◆ Task instructions
The reply should contain all the data below, repeated exactly, and none of the images.

[[ Supplied material open ]]

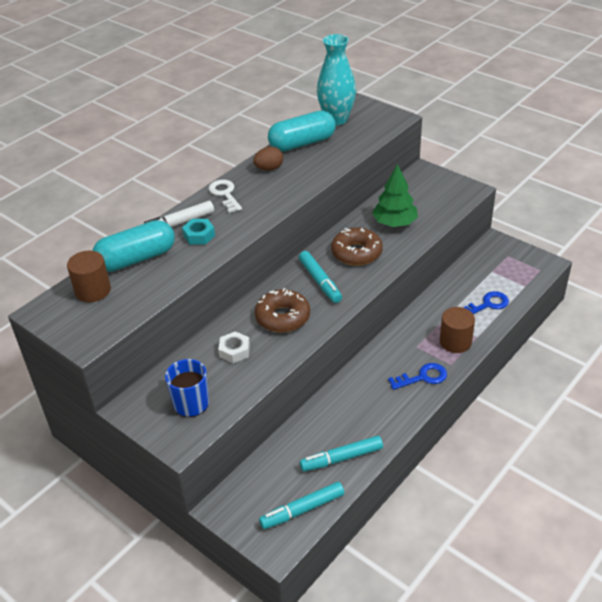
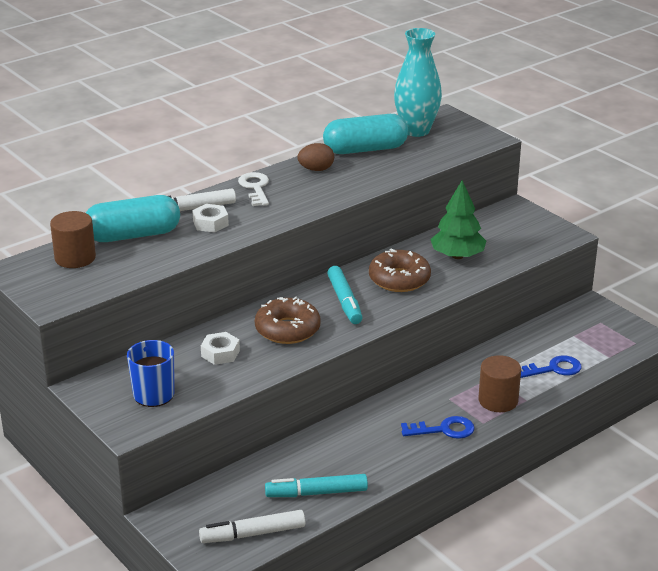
camera: 10 degrees right, 10 degrees down
(199, 235) = (210, 223): turquoise nut -> white nut
(302, 510) = (253, 534): turquoise marker -> white marker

[[ Supplied material closed ]]

◆ Exercise response
camera: 10 degrees right, 10 degrees down
(199, 235) = (210, 223): turquoise nut -> white nut
(302, 510) = (253, 534): turquoise marker -> white marker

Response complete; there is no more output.